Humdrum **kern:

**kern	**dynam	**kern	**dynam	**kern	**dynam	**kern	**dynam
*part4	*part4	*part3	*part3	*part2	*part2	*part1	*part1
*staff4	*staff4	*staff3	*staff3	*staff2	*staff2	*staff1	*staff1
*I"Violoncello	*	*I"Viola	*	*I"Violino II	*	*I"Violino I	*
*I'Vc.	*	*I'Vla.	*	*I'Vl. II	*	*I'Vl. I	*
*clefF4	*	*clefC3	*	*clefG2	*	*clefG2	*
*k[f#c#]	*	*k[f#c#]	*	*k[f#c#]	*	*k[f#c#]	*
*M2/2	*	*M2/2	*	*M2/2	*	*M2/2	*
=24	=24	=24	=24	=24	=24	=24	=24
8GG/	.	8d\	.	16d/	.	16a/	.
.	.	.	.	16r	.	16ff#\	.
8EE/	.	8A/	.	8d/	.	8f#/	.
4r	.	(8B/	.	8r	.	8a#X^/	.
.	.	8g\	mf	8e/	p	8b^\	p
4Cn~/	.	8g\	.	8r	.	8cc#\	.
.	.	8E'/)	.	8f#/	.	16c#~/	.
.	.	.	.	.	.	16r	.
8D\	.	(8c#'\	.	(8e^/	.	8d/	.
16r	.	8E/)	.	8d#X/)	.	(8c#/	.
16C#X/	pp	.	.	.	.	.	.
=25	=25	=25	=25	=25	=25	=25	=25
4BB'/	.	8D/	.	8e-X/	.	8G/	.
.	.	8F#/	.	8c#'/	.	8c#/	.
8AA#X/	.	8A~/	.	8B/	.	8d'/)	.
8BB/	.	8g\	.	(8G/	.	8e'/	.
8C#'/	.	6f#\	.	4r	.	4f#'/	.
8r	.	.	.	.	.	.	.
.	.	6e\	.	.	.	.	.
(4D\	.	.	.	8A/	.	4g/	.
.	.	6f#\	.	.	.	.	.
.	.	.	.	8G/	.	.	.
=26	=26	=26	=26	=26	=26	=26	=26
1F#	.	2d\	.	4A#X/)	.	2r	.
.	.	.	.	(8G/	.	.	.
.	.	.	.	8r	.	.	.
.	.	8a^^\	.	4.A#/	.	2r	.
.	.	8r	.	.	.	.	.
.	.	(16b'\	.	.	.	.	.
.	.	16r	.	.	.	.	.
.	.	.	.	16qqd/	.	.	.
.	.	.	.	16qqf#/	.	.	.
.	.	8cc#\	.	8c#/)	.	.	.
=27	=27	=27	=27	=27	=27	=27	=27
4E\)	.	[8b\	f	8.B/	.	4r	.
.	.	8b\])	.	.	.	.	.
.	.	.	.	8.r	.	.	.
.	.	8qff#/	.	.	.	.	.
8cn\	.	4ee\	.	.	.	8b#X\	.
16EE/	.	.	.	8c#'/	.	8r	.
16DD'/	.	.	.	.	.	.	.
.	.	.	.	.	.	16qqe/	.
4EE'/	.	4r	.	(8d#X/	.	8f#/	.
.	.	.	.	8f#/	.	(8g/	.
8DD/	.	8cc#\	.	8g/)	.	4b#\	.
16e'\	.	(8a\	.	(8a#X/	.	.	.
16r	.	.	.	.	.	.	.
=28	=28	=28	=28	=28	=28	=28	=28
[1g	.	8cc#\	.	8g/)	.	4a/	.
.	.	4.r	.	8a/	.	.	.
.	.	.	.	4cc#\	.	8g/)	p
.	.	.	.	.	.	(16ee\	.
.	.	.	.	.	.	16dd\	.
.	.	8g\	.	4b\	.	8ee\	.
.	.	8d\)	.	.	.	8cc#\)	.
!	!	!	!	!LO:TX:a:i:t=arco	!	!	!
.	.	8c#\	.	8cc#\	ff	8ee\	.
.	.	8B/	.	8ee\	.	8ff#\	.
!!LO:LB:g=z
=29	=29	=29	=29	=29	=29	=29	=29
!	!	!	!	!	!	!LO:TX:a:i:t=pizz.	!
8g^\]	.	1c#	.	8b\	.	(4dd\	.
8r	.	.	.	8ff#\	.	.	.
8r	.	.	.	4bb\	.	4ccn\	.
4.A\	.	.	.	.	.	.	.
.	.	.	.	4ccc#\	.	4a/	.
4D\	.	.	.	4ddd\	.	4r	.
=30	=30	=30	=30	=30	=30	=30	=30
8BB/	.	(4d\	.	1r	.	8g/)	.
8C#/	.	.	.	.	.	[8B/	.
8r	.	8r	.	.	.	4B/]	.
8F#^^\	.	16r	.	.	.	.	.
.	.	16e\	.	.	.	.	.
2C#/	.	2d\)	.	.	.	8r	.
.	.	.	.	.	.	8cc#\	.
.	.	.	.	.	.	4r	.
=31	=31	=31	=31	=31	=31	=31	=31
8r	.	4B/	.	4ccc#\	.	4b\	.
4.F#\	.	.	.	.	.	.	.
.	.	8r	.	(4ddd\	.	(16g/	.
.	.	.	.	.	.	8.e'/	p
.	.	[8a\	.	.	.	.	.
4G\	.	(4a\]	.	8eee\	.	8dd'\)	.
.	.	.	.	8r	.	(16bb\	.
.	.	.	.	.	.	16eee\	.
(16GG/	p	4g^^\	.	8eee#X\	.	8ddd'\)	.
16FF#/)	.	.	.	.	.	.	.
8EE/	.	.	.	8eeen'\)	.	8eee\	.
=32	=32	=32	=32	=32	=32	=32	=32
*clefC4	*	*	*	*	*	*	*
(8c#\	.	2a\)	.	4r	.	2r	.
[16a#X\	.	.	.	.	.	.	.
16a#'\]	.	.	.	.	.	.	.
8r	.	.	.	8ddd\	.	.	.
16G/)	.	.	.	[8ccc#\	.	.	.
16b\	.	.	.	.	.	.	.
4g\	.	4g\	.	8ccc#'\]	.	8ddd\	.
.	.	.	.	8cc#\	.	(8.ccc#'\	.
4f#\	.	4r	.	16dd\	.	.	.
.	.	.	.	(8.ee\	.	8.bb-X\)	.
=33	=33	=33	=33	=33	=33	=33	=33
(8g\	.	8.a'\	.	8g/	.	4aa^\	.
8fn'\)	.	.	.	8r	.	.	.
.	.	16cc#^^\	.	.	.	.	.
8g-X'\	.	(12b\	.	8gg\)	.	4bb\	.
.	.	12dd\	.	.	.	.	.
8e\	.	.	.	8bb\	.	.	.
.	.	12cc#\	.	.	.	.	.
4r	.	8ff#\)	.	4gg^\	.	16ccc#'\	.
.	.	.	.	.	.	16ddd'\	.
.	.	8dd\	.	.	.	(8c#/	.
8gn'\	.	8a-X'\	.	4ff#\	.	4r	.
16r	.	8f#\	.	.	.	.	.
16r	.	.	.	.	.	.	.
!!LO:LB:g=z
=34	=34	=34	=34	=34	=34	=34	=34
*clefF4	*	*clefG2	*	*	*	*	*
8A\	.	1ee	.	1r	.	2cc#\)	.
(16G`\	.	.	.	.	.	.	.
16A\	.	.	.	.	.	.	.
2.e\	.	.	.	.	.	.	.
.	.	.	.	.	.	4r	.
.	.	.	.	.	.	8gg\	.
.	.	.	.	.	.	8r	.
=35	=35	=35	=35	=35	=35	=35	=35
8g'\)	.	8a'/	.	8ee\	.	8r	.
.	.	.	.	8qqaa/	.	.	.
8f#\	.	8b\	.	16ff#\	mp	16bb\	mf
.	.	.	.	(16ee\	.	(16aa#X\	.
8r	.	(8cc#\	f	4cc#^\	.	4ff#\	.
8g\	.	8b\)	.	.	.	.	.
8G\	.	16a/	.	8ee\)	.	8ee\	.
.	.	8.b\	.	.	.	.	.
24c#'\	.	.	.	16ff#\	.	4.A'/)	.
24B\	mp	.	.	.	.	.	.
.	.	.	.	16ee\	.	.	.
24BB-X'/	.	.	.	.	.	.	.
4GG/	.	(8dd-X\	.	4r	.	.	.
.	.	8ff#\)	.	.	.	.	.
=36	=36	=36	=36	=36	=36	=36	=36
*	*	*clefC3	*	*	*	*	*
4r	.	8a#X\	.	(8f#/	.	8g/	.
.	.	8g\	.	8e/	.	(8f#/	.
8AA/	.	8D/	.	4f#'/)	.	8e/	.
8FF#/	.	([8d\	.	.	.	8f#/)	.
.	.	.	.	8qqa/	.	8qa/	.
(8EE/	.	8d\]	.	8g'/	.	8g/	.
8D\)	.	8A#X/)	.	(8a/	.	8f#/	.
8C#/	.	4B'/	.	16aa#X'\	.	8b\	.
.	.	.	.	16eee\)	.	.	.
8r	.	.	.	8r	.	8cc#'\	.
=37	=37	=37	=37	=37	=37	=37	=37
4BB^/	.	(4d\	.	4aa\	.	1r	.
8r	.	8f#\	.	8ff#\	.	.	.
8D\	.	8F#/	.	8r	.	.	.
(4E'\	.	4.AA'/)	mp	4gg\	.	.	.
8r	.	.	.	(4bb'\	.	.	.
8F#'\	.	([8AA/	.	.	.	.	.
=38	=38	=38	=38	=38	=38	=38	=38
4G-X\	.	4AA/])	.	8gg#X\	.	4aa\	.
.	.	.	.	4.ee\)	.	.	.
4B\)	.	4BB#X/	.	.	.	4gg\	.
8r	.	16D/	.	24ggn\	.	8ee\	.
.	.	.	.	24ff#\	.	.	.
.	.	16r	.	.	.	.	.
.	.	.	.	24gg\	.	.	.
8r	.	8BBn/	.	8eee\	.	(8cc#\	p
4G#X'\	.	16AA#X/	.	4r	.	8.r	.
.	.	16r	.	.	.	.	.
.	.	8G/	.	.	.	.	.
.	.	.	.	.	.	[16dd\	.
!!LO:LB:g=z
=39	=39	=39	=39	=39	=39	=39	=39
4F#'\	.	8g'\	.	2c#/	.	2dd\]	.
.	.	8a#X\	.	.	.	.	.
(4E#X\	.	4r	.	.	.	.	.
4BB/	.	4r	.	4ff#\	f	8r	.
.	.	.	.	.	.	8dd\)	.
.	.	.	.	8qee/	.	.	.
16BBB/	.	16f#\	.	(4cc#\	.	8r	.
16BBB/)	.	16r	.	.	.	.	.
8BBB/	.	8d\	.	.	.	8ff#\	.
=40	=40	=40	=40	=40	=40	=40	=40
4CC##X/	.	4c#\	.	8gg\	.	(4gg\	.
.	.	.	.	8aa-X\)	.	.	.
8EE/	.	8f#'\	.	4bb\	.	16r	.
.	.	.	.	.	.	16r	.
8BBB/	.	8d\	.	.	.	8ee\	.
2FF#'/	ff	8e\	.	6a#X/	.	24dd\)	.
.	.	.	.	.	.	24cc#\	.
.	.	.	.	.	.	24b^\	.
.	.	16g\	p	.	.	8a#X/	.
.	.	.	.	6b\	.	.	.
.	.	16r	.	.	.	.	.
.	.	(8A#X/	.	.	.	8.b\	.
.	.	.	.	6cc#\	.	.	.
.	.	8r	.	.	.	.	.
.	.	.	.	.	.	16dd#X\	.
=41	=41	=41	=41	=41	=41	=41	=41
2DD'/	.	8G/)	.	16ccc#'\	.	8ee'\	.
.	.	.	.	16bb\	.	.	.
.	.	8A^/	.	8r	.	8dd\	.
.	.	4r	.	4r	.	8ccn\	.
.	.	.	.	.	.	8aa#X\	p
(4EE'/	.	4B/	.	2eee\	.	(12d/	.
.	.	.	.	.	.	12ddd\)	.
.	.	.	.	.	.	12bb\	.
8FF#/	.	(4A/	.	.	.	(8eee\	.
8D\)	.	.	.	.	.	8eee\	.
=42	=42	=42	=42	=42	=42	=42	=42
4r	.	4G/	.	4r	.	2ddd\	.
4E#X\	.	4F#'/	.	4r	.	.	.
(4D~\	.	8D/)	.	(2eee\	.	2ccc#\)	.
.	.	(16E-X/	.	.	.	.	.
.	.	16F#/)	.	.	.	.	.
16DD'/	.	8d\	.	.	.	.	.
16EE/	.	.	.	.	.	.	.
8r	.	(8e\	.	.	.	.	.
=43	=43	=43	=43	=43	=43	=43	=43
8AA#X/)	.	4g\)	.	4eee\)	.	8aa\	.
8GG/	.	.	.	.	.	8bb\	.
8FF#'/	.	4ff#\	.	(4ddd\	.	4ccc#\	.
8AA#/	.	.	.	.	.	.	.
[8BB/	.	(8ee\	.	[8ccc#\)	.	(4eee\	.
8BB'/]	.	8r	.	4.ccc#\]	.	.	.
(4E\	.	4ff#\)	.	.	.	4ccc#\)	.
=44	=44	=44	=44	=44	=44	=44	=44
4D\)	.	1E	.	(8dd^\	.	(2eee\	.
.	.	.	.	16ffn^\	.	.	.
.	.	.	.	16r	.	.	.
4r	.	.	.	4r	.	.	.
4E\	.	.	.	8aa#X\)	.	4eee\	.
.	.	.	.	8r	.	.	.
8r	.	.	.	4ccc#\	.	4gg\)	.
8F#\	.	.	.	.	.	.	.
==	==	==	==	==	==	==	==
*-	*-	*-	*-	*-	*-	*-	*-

-*-*-

WORK INSTRUCTIONS = Gather every line in the items above that contains the string "kern", and copy each one in full.

OUTPUT FOR THIS TASK =
Humdrum **kern:
**kern	**dynam	**kern	**dynam	**kern	**dynam	**kern	**dynam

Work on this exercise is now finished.